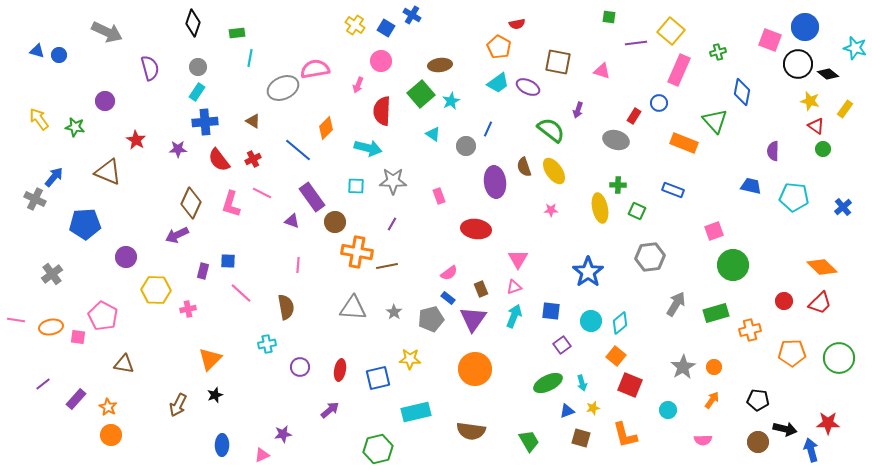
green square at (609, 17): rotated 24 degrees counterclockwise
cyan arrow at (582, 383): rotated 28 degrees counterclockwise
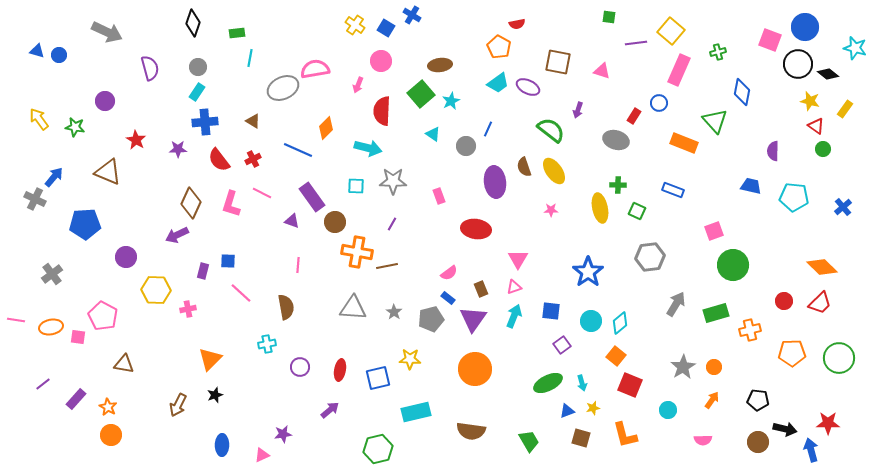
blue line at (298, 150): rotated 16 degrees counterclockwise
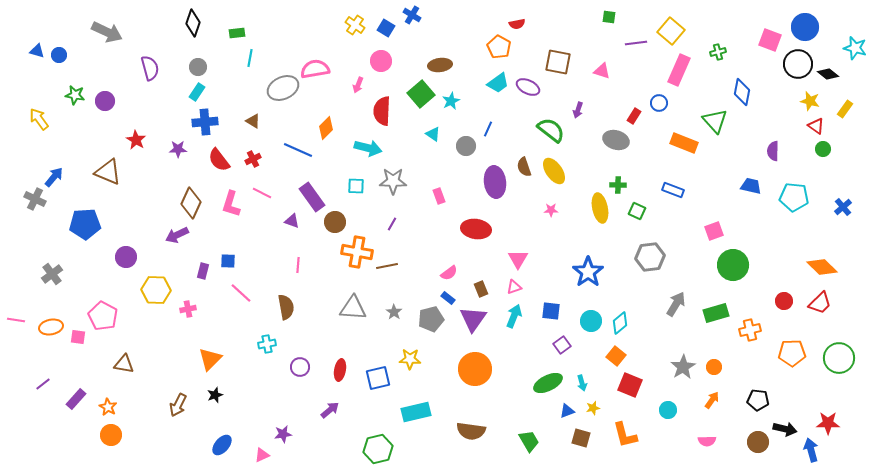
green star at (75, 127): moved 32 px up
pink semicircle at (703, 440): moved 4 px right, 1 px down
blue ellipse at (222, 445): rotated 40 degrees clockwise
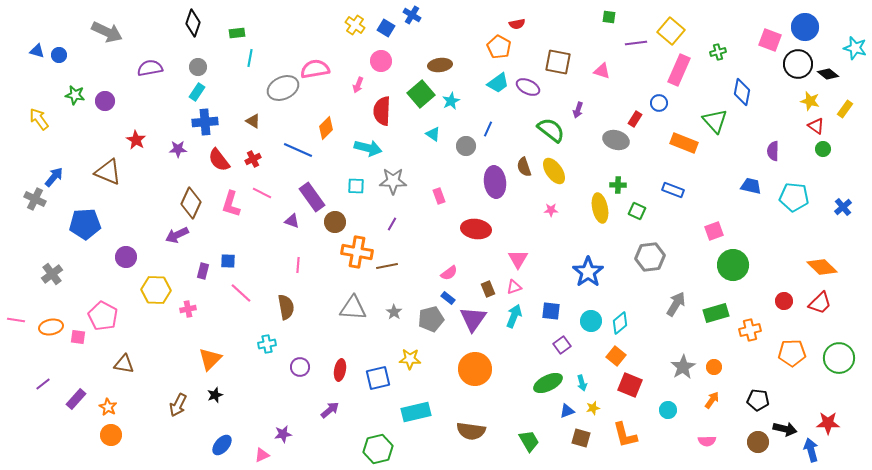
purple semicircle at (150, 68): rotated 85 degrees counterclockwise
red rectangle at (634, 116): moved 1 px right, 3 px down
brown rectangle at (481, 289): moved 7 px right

■ To do
Reproduce every line of the material above verbatim, omitting the pictures from your answer.

■ Complete response
green square at (609, 17): rotated 24 degrees counterclockwise
cyan arrow at (582, 383): rotated 28 degrees counterclockwise
blue line at (298, 150): rotated 16 degrees counterclockwise
green star at (75, 127): moved 32 px up
pink semicircle at (703, 440): moved 4 px right, 1 px down
blue ellipse at (222, 445): rotated 40 degrees clockwise
purple semicircle at (150, 68): rotated 85 degrees counterclockwise
red rectangle at (634, 116): moved 1 px right, 3 px down
brown rectangle at (481, 289): moved 7 px right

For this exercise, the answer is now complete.